MATERIAL SUPPLIED START
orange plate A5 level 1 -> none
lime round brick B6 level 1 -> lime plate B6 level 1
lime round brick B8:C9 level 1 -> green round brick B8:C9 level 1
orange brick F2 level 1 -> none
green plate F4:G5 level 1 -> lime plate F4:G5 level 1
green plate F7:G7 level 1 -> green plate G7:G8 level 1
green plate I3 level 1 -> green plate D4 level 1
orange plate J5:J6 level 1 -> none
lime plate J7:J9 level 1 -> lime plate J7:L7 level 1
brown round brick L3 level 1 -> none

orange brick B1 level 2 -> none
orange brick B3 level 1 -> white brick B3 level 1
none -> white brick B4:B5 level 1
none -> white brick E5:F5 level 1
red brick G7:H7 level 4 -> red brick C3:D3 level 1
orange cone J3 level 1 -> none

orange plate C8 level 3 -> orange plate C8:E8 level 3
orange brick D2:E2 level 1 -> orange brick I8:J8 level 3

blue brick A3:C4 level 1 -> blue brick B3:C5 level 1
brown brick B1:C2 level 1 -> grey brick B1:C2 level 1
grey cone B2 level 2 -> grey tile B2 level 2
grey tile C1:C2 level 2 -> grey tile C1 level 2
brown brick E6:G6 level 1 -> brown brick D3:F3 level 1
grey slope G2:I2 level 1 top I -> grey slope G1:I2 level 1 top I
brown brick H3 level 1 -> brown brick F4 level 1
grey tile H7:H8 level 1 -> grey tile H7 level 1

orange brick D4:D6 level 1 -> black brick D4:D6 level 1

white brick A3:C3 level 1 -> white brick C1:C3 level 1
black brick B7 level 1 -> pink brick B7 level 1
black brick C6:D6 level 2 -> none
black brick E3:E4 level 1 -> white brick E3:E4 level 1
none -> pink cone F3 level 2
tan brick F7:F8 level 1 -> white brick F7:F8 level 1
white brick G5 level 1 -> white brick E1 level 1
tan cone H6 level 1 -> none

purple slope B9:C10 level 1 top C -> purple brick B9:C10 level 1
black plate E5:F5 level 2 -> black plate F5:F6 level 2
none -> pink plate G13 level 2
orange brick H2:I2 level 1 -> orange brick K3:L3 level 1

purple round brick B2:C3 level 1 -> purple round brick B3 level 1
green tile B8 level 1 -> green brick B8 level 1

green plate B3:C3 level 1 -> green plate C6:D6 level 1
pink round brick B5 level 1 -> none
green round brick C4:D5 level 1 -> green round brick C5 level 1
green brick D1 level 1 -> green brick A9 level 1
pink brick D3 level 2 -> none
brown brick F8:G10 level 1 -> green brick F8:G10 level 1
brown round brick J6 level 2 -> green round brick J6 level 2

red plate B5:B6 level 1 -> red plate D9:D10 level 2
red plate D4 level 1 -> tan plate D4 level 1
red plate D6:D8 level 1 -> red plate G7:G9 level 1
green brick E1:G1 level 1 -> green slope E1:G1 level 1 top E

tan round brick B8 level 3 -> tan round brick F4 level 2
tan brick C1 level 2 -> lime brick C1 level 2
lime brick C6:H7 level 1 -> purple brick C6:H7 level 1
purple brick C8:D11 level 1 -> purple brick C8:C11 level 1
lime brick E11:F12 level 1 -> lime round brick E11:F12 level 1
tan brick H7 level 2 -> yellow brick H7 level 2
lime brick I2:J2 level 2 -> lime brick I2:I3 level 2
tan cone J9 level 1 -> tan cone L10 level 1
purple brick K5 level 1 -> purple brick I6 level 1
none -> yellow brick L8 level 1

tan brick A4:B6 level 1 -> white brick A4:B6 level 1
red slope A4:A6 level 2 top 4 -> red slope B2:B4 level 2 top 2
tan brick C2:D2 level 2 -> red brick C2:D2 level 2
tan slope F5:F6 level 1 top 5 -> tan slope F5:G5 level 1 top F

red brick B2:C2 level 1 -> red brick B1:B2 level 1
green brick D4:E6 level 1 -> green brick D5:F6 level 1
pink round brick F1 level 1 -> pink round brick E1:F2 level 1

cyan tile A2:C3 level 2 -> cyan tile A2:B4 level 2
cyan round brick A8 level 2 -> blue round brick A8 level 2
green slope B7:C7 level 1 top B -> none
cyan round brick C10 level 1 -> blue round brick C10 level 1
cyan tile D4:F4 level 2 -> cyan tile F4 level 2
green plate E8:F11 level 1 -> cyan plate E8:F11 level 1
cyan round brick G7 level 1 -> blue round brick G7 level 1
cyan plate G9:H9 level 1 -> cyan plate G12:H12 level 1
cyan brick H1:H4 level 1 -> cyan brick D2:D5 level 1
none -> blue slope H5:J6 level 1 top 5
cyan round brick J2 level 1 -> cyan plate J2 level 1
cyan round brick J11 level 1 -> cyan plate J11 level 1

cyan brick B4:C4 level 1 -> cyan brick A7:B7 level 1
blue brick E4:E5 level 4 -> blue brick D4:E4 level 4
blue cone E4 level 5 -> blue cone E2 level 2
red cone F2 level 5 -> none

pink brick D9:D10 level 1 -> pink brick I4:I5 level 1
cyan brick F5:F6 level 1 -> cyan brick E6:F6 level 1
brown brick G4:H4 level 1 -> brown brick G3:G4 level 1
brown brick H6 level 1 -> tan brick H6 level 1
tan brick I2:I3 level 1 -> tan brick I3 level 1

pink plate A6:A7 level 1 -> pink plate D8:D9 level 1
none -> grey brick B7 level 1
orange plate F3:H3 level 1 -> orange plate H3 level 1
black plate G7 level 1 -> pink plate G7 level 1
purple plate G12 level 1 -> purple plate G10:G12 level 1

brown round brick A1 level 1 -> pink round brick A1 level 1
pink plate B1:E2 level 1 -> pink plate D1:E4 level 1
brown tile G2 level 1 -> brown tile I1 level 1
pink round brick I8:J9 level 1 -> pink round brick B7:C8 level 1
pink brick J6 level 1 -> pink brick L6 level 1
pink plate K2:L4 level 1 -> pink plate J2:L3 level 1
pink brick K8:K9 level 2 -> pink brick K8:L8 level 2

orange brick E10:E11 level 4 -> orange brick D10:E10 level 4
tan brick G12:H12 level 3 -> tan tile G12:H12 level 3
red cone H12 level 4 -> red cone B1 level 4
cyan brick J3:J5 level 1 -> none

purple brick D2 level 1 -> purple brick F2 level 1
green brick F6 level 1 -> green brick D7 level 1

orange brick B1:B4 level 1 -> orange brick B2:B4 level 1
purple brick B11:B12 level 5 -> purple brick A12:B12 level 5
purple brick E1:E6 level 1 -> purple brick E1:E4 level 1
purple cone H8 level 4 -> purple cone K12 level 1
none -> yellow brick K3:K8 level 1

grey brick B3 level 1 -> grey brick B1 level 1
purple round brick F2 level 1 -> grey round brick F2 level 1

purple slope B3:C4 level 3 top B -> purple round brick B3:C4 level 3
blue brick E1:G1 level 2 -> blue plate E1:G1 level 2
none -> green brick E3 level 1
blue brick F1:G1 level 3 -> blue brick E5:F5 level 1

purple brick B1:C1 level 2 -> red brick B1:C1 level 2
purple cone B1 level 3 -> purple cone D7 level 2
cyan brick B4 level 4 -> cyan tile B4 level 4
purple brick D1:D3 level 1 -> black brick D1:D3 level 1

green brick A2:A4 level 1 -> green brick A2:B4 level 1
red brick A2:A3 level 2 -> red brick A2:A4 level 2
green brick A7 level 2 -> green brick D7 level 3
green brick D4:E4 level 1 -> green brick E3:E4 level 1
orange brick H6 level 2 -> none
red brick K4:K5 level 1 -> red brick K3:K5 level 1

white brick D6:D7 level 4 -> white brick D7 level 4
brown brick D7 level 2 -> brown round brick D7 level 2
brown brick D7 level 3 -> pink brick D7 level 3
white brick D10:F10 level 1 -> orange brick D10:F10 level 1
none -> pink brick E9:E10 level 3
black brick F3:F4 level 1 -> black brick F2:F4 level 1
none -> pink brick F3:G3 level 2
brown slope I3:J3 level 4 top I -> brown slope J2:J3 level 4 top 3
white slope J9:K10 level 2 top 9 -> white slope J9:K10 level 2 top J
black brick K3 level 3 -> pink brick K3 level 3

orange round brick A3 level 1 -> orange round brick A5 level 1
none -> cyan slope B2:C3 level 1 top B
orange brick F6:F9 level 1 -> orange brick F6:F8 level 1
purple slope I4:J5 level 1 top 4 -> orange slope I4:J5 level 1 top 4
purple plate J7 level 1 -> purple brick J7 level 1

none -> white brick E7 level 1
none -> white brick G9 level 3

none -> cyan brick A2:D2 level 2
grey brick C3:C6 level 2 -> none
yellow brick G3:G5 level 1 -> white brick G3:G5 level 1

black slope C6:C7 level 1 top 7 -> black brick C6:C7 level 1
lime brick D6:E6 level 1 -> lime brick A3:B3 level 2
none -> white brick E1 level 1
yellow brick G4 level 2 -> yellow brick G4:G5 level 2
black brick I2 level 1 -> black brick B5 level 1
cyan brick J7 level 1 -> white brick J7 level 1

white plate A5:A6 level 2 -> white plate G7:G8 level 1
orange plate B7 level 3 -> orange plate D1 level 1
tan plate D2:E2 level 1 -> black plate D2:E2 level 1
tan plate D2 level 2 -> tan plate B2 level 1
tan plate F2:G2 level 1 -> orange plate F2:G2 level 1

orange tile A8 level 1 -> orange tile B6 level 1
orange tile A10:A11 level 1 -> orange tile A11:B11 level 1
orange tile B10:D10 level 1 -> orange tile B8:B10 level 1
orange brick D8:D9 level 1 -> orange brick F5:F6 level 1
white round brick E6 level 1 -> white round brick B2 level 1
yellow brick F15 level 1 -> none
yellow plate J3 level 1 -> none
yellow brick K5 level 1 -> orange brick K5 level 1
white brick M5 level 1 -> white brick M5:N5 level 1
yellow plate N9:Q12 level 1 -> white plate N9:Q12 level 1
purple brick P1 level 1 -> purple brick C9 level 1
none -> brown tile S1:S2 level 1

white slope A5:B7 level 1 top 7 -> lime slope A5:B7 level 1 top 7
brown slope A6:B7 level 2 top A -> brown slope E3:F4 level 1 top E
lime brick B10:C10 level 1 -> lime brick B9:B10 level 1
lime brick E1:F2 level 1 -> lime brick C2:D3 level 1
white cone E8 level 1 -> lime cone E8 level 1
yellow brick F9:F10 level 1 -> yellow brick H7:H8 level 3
MATERIAL SUPPLIED END
### WHAT IS BEING ASKED
Find "cone" in the preceding records. Copy each line that holds it.

### RESPONSE FOR THIS EXERCISE
orange cone J3 level 1 -> none
grey cone B2 level 2 -> grey tile B2 level 2
none -> pink cone F3 level 2
tan cone H6 level 1 -> none
tan cone J9 level 1 -> tan cone L10 level 1
blue cone E4 level 5 -> blue cone E2 level 2
red cone F2 level 5 -> none
red cone H12 level 4 -> red cone B1 level 4
purple cone H8 level 4 -> purple cone K12 level 1
purple cone B1 level 3 -> purple cone D7 level 2
white cone E8 level 1 -> lime cone E8 level 1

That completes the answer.